Excerpted data:
>>>>>

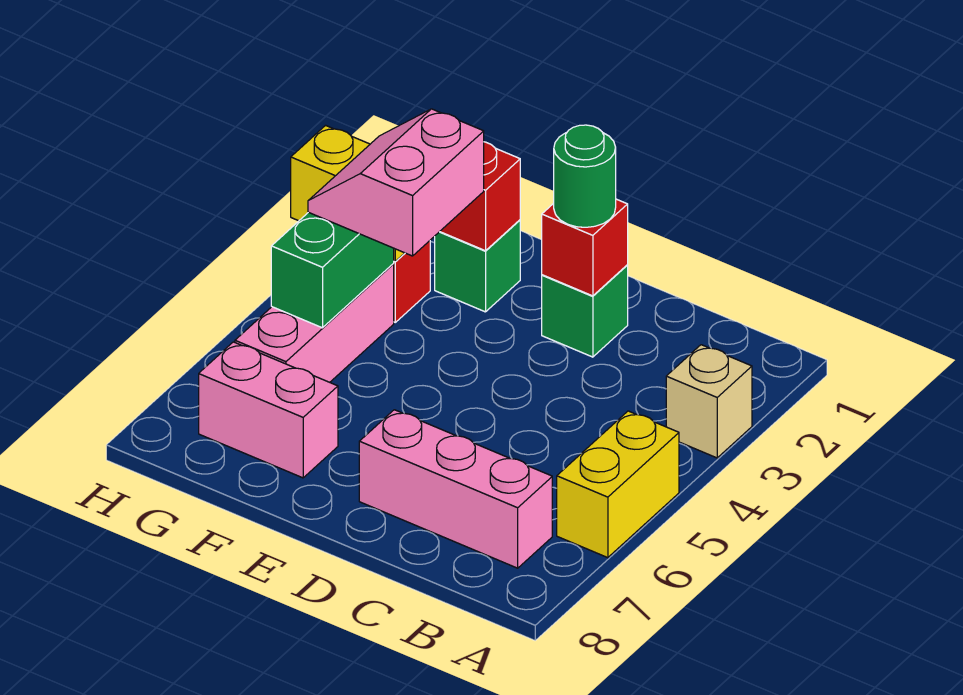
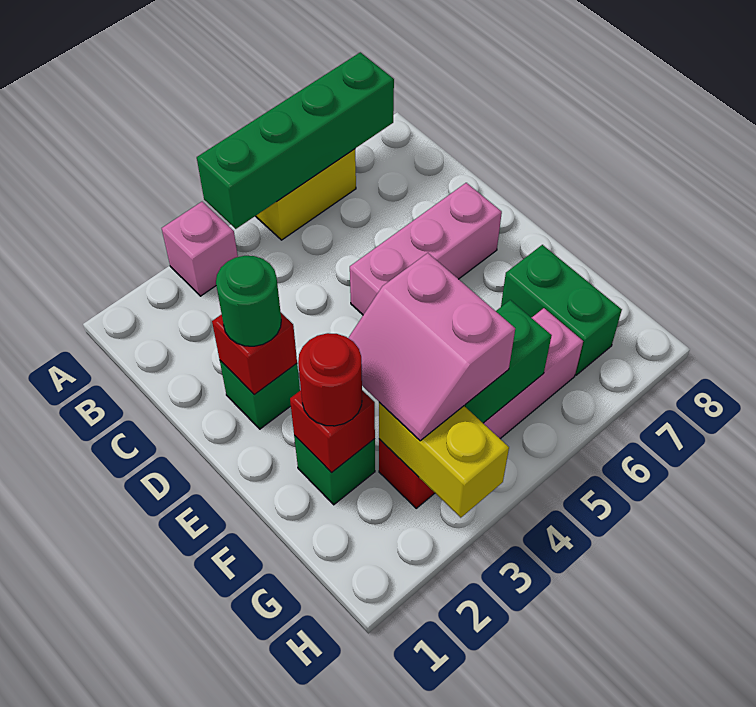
tan brick A3 level 1 -> pink brick A3 level 1
none -> green brick A4:A7 level 2
pink brick B7:D7 level 1 -> pink brick D5:D7 level 1
none -> red round brick F2 level 3
pink slope F3:G4 level 3 top F -> pink slope F3:G4 level 3 top 4
pink brick F7:G7 level 1 -> green brick F7:G7 level 1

<<<<<

Requirement:
Write out the data exactly, and exclude every picture it holds.

Answer to the problem:
tan brick A3 level 1 -> pink brick A3 level 1
none -> green brick A4:A7 level 2
pink brick B7:D7 level 1 -> pink brick D5:D7 level 1
none -> red round brick F2 level 3
pink slope F3:G4 level 3 top F -> pink slope F3:G4 level 3 top 4
pink brick F7:G7 level 1 -> green brick F7:G7 level 1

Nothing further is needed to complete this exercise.